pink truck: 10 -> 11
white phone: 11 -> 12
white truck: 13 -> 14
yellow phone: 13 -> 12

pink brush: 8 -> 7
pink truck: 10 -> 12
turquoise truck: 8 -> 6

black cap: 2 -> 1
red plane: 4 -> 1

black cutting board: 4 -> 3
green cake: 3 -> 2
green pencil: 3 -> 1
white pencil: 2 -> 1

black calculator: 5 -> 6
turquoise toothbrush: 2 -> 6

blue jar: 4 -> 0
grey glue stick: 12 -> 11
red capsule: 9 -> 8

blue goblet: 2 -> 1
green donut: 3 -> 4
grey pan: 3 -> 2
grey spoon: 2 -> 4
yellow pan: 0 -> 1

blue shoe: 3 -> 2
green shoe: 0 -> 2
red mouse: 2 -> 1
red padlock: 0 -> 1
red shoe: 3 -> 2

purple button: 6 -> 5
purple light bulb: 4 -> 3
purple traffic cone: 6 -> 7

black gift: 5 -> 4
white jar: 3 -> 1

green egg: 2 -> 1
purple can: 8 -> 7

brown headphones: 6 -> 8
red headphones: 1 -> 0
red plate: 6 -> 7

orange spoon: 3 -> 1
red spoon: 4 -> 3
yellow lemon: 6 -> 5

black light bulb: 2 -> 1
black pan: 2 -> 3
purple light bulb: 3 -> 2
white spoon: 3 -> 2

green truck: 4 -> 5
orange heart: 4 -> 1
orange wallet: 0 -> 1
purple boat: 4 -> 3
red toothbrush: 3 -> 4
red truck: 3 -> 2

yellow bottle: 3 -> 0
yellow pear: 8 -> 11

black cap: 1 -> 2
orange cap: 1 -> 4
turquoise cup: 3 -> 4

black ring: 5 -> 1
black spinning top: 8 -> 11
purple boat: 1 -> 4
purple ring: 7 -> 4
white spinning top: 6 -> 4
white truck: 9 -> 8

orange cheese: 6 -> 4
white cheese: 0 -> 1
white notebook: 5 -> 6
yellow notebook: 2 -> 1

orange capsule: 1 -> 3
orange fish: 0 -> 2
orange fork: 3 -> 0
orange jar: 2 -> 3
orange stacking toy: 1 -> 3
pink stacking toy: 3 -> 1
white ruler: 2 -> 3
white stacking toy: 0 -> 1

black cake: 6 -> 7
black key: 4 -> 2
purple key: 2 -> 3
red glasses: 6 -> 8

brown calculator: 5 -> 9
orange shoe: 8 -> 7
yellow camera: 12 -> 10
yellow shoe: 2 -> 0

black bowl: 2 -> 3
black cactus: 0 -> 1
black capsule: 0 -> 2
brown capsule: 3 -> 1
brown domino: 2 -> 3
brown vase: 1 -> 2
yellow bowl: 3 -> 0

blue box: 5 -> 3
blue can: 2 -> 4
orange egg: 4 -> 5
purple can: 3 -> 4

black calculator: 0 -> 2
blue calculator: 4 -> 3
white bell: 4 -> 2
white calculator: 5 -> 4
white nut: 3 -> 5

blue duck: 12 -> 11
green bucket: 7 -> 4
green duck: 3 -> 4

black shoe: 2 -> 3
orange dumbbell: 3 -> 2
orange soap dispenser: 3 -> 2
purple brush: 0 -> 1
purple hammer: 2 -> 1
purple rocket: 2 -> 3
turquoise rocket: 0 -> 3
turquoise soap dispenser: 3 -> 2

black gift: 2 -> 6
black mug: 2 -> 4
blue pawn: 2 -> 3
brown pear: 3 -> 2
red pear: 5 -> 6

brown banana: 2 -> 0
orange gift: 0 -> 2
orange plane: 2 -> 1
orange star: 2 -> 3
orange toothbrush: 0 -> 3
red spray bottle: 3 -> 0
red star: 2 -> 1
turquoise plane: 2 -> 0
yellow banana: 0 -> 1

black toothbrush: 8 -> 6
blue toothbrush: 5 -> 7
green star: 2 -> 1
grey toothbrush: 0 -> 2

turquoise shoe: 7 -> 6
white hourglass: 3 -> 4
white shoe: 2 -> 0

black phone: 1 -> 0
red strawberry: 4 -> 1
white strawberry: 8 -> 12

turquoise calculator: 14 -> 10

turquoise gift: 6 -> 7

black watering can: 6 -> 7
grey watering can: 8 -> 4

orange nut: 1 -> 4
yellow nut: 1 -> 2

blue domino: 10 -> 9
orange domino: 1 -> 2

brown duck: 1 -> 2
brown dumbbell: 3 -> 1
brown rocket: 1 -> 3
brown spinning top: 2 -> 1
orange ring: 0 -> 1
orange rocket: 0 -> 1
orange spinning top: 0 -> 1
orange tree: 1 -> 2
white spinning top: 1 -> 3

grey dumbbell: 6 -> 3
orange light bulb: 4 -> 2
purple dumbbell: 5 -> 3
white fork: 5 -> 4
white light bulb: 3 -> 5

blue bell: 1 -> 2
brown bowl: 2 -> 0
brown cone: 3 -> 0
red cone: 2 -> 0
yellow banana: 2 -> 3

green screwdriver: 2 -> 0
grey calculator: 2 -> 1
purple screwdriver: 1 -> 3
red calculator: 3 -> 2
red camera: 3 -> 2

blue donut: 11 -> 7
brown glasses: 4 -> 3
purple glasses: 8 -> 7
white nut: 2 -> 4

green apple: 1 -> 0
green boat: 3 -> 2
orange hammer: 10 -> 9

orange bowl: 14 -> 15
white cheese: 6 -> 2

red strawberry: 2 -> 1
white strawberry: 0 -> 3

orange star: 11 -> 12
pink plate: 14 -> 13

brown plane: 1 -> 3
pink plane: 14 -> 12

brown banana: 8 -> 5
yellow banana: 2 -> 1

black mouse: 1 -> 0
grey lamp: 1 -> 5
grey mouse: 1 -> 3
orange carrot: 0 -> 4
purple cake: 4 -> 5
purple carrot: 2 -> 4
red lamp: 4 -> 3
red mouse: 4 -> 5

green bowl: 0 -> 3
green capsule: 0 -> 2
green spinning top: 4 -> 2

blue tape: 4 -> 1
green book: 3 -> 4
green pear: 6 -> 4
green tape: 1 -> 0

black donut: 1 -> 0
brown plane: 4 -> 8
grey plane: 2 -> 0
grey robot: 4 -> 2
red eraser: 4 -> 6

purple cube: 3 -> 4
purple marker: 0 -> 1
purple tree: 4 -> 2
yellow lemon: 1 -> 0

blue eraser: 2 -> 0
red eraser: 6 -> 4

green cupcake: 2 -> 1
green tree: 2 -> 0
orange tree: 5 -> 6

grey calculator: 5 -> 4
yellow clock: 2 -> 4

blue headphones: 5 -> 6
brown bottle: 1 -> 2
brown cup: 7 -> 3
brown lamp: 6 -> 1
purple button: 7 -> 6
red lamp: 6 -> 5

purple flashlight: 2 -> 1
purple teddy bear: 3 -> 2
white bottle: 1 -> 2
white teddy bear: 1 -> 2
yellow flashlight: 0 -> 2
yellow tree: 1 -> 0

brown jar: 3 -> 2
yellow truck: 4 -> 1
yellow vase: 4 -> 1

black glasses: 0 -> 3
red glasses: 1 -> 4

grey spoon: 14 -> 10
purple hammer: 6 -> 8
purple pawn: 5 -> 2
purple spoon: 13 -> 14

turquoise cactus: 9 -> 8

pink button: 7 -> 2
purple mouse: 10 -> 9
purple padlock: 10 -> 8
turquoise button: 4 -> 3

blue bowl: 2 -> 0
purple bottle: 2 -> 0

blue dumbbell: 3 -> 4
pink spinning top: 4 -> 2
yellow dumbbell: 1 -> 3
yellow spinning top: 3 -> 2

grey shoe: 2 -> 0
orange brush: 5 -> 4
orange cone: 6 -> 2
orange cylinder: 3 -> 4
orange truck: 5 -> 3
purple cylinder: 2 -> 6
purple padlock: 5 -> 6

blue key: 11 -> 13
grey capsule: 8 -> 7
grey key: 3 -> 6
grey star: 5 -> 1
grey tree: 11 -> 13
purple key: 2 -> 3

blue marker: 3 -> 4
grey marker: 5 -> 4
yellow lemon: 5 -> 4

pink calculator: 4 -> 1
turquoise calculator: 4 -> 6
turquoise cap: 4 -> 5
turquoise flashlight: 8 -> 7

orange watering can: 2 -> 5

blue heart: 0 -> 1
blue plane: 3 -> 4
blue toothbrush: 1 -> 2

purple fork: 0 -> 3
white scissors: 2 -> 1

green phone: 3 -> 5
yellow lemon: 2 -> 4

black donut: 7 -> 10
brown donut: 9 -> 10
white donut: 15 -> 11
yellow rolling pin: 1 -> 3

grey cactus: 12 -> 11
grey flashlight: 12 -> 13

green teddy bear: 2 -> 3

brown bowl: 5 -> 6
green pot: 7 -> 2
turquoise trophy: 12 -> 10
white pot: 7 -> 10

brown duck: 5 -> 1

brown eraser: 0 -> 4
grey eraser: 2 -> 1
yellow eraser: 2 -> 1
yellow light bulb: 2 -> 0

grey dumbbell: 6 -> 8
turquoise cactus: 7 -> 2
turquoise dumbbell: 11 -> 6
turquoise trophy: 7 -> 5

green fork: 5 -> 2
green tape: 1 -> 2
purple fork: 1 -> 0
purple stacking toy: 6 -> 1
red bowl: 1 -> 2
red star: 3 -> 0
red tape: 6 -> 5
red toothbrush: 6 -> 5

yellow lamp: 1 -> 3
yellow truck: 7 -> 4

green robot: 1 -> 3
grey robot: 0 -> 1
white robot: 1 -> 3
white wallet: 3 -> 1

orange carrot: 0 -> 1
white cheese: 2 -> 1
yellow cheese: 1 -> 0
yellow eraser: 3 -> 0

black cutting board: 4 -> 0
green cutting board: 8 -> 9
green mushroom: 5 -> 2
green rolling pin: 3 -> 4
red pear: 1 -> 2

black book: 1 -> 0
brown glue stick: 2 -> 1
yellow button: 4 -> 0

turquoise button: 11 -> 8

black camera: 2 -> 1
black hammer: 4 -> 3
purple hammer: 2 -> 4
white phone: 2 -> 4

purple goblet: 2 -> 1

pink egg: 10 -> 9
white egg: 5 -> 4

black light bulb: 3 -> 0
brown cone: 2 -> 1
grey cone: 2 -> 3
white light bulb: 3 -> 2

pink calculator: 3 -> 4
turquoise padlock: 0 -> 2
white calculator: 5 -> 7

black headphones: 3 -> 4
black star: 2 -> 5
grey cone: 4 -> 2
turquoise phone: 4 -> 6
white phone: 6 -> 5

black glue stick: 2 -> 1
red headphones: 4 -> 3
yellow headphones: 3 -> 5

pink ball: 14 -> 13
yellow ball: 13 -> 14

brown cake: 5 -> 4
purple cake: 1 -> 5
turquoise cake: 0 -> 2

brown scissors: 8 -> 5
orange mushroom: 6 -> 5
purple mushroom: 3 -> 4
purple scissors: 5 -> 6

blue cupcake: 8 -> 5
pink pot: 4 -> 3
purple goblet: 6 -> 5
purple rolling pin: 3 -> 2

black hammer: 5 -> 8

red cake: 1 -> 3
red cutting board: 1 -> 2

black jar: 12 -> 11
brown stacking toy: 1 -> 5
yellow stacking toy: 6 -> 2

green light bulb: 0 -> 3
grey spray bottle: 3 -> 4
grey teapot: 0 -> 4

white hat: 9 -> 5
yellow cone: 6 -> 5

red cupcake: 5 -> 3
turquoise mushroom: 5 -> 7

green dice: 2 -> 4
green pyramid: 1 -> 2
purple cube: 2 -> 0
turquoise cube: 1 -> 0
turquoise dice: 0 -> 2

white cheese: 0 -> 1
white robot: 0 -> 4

━━━━━━

About this task:
In the listing above, find the line with "black gift: 2 -> 6" and the line with "purple marker: 0 -> 1". Output those two lines and every line between them, exactly as written.

The answer:
black gift: 2 -> 6
black mug: 2 -> 4
blue pawn: 2 -> 3
brown pear: 3 -> 2
red pear: 5 -> 6

brown banana: 2 -> 0
orange gift: 0 -> 2
orange plane: 2 -> 1
orange star: 2 -> 3
orange toothbrush: 0 -> 3
red spray bottle: 3 -> 0
red star: 2 -> 1
turquoise plane: 2 -> 0
yellow banana: 0 -> 1

black toothbrush: 8 -> 6
blue toothbrush: 5 -> 7
green star: 2 -> 1
grey toothbrush: 0 -> 2

turquoise shoe: 7 -> 6
white hourglass: 3 -> 4
white shoe: 2 -> 0

black phone: 1 -> 0
red strawberry: 4 -> 1
white strawberry: 8 -> 12

turquoise calculator: 14 -> 10

turquoise gift: 6 -> 7

black watering can: 6 -> 7
grey watering can: 8 -> 4

orange nut: 1 -> 4
yellow nut: 1 -> 2

blue domino: 10 -> 9
orange domino: 1 -> 2

brown duck: 1 -> 2
brown dumbbell: 3 -> 1
brown rocket: 1 -> 3
brown spinning top: 2 -> 1
orange ring: 0 -> 1
orange rocket: 0 -> 1
orange spinning top: 0 -> 1
orange tree: 1 -> 2
white spinning top: 1 -> 3

grey dumbbell: 6 -> 3
orange light bulb: 4 -> 2
purple dumbbell: 5 -> 3
white fork: 5 -> 4
white light bulb: 3 -> 5

blue bell: 1 -> 2
brown bowl: 2 -> 0
brown cone: 3 -> 0
red cone: 2 -> 0
yellow banana: 2 -> 3

green screwdriver: 2 -> 0
grey calculator: 2 -> 1
purple screwdriver: 1 -> 3
red calculator: 3 -> 2
red camera: 3 -> 2

blue donut: 11 -> 7
brown glasses: 4 -> 3
purple glasses: 8 -> 7
white nut: 2 -> 4

green apple: 1 -> 0
green boat: 3 -> 2
orange hammer: 10 -> 9

orange bowl: 14 -> 15
white cheese: 6 -> 2

red strawberry: 2 -> 1
white strawberry: 0 -> 3

orange star: 11 -> 12
pink plate: 14 -> 13

brown plane: 1 -> 3
pink plane: 14 -> 12

brown banana: 8 -> 5
yellow banana: 2 -> 1

black mouse: 1 -> 0
grey lamp: 1 -> 5
grey mouse: 1 -> 3
orange carrot: 0 -> 4
purple cake: 4 -> 5
purple carrot: 2 -> 4
red lamp: 4 -> 3
red mouse: 4 -> 5

green bowl: 0 -> 3
green capsule: 0 -> 2
green spinning top: 4 -> 2

blue tape: 4 -> 1
green book: 3 -> 4
green pear: 6 -> 4
green tape: 1 -> 0

black donut: 1 -> 0
brown plane: 4 -> 8
grey plane: 2 -> 0
grey robot: 4 -> 2
red eraser: 4 -> 6

purple cube: 3 -> 4
purple marker: 0 -> 1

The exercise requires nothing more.